INPUT |
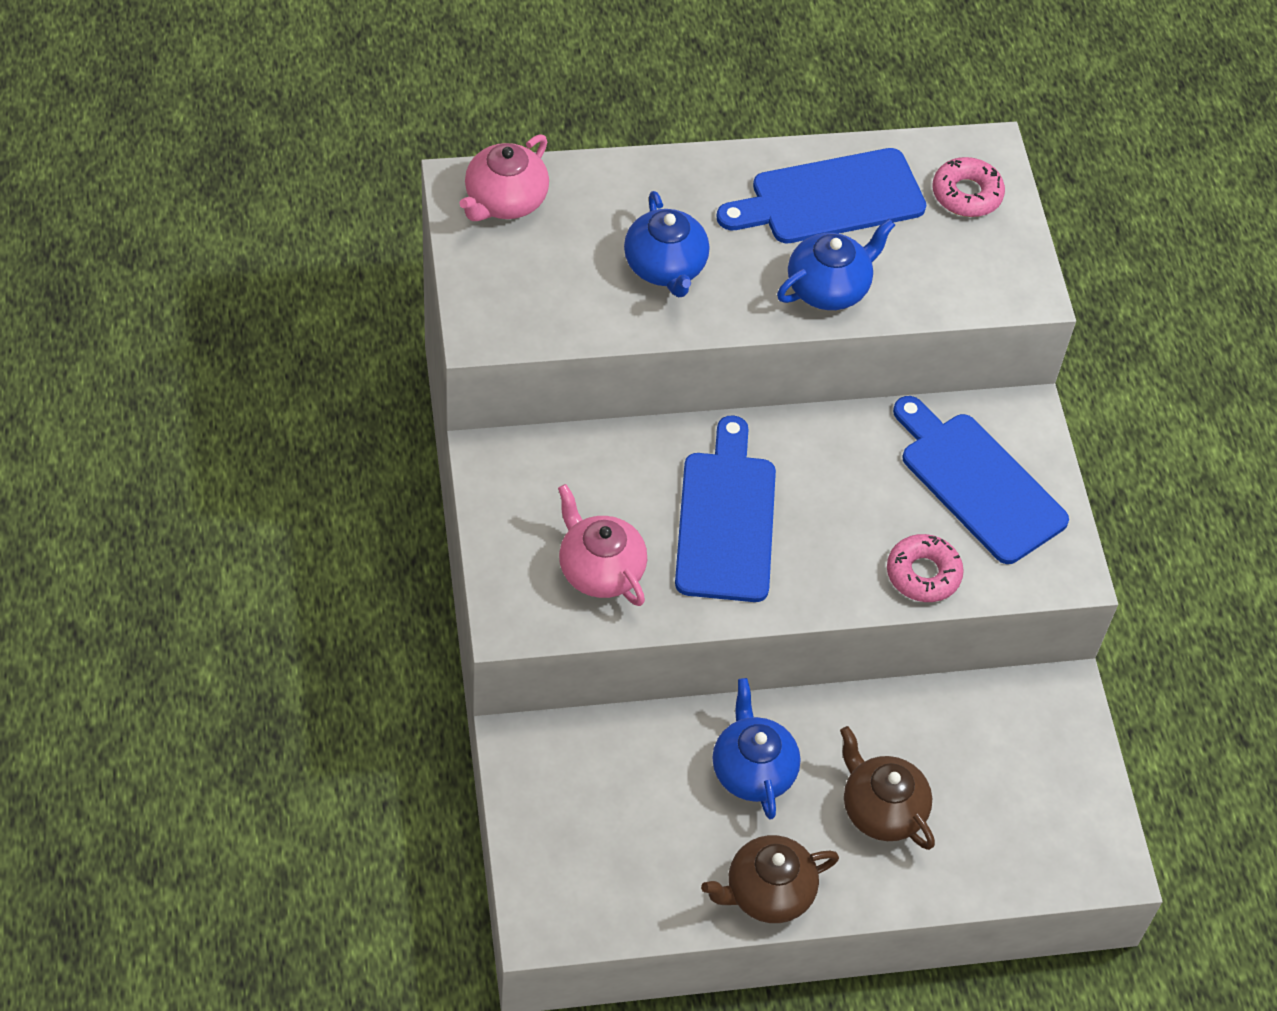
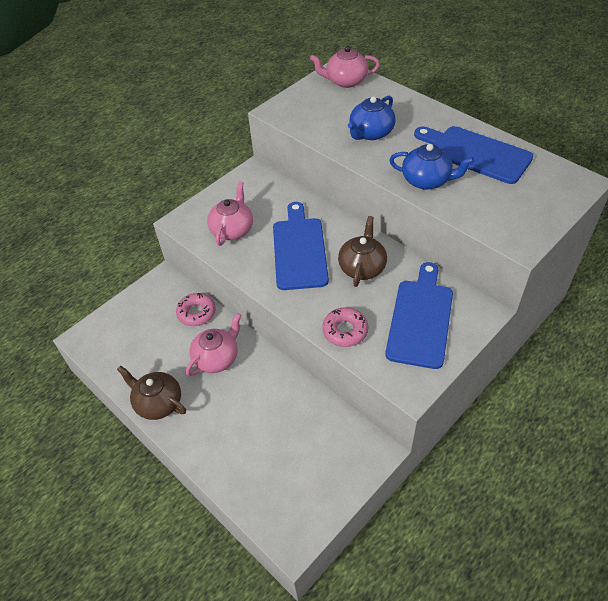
camera: 60 degrees right, 5 degrees down
blue cutting board [675,416,776,602] -> blue cutting board turned 60 degrees counterclockwise [273,202,329,290]
blue teapot [712,678,800,819] -> pink teapot [186,313,241,376]
brown teapot [840,726,935,850] -> brown teapot moved to [338,216,387,287]
pink donut [932,157,1005,217] -> pink donut moved to [176,293,216,326]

YOUR ASSIGNMENT | The response must contain each line above that holds the string "pink".

ANSWER TO THE EXERCISE |
blue teapot [712,678,800,819] -> pink teapot [186,313,241,376]
pink donut [932,157,1005,217] -> pink donut moved to [176,293,216,326]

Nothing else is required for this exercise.